**Data for the task**
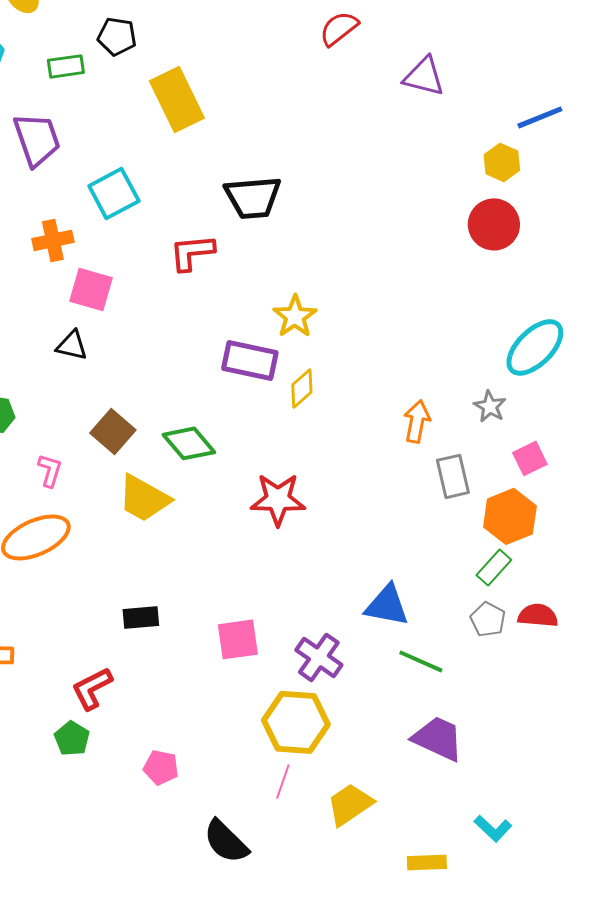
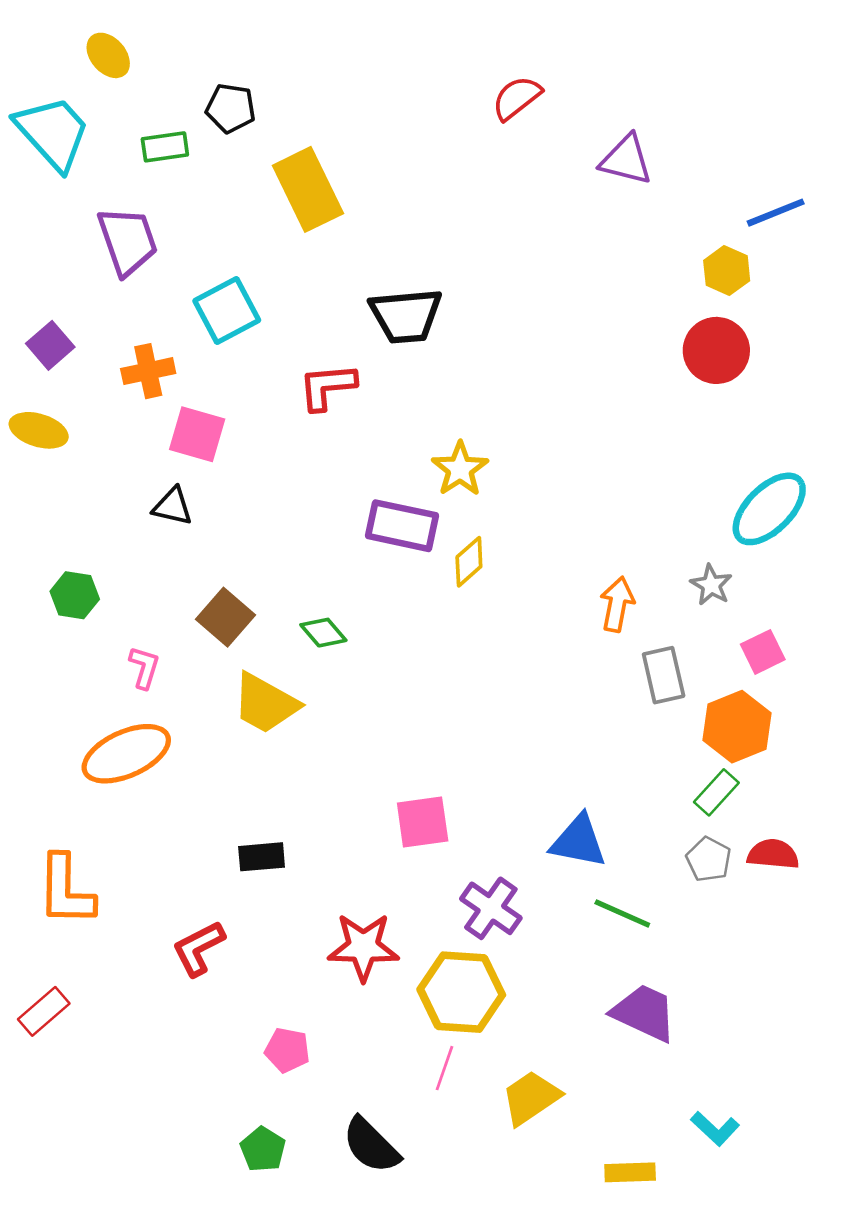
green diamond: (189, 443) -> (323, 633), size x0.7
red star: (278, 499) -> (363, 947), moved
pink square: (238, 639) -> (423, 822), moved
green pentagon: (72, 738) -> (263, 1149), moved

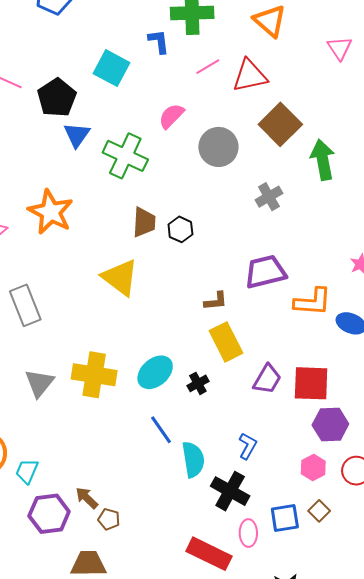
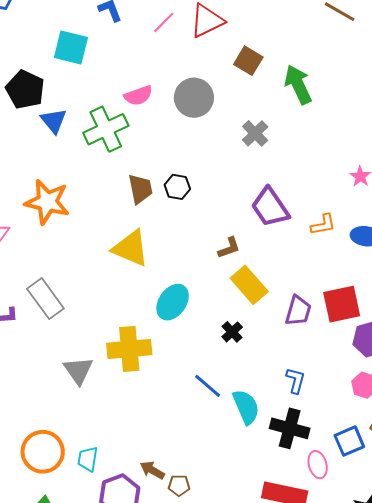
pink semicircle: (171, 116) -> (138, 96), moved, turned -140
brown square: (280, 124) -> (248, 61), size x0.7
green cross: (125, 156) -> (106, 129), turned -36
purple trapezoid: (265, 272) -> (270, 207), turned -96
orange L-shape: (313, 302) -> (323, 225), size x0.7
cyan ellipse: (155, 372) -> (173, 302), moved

**Action item**
In the data above, find the line containing "red star: (278, 499) -> (363, 947), moved", then output it and every later line exactly, without the pictures.

**Solution to this exercise**
red star: (278, 499) -> (363, 947), moved
pink square: (238, 639) -> (423, 822), moved
green pentagon: (72, 738) -> (263, 1149), moved

pink semicircle: (171, 116) -> (138, 96), moved, turned -140
brown square: (280, 124) -> (248, 61), size x0.7
green cross: (125, 156) -> (106, 129), turned -36
purple trapezoid: (265, 272) -> (270, 207), turned -96
orange L-shape: (313, 302) -> (323, 225), size x0.7
cyan ellipse: (155, 372) -> (173, 302), moved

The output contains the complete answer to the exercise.